### Aim of the task:
Omitting the pictures, print every line below exactly as it stands.

### Dataset extract:
*** Begin section ***
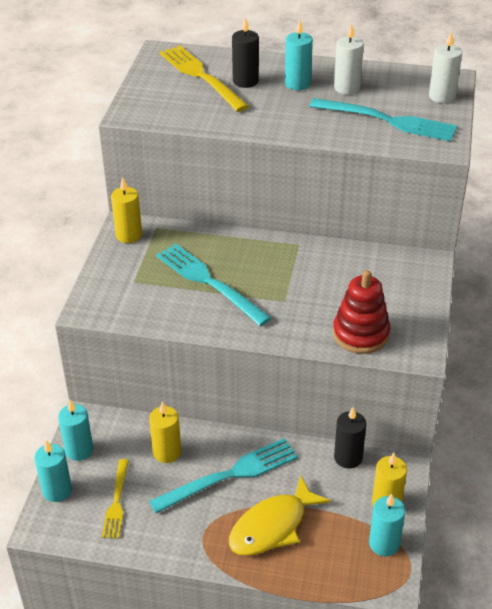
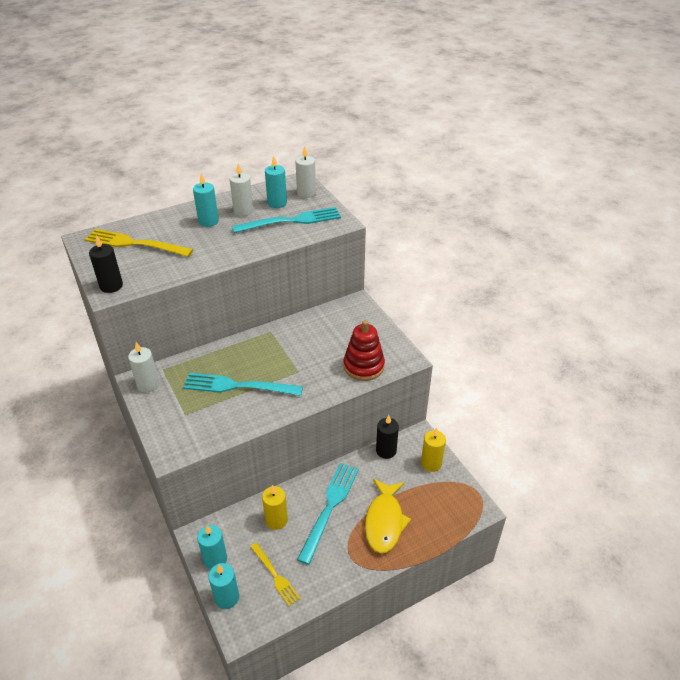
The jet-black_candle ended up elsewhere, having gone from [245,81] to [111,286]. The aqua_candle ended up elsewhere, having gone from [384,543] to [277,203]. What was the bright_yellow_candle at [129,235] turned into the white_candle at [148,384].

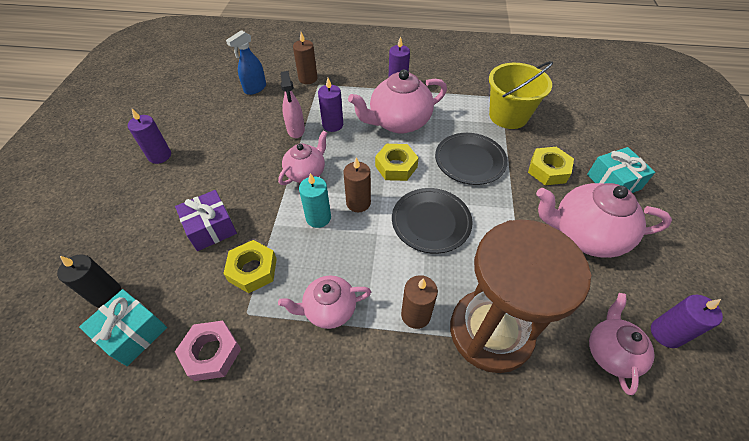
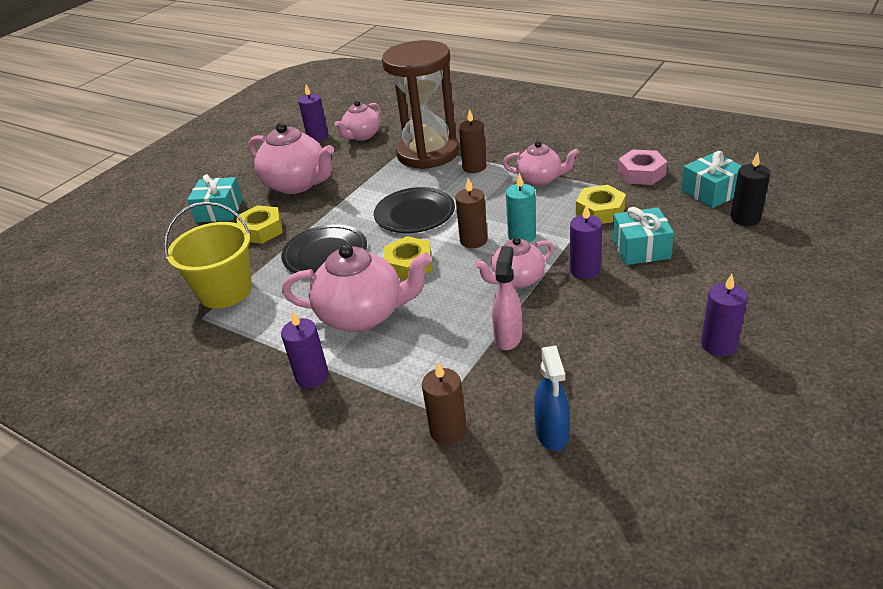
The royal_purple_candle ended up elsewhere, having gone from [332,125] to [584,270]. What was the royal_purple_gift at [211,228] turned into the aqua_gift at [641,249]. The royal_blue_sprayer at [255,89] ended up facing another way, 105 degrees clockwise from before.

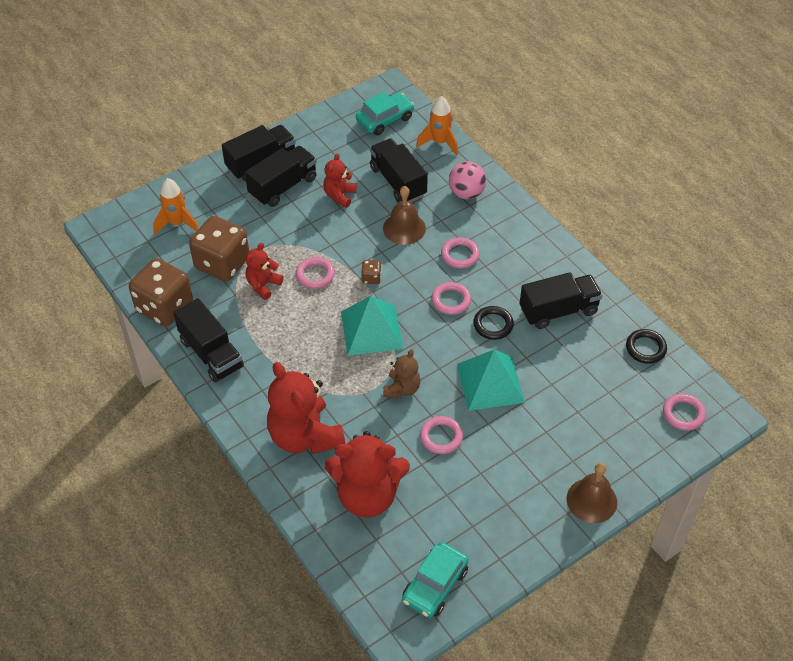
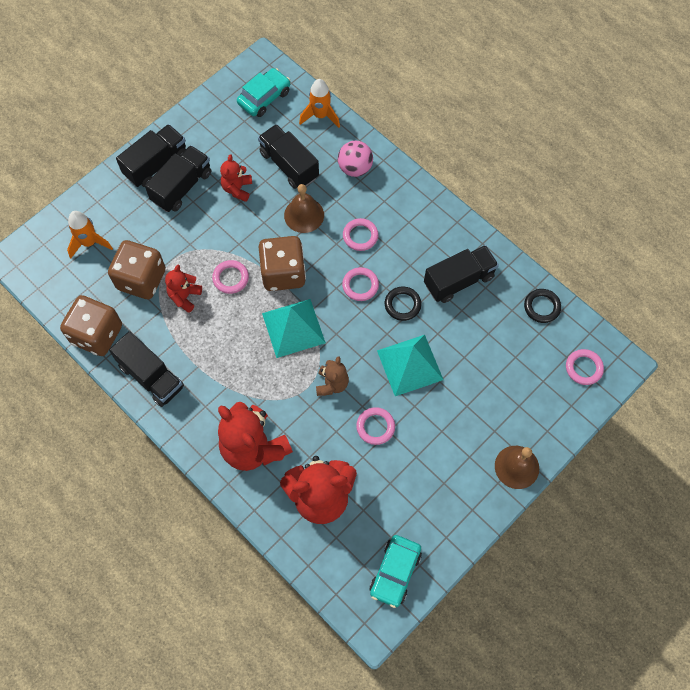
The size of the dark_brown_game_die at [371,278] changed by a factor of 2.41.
*** End section ***
### Response:
The jet-black_candle ended up elsewhere, having gone from [245,81] to [111,286]. The aqua_candle ended up elsewhere, having gone from [384,543] to [277,203]. What was the bright_yellow_candle at [129,235] turned into the white_candle at [148,384].

The royal_purple_candle ended up elsewhere, having gone from [332,125] to [584,270]. What was the royal_purple_gift at [211,228] turned into the aqua_gift at [641,249]. The royal_blue_sprayer at [255,89] ended up facing another way, 105 degrees clockwise from before.

The size of the dark_brown_game_die at [371,278] changed by a factor of 2.41.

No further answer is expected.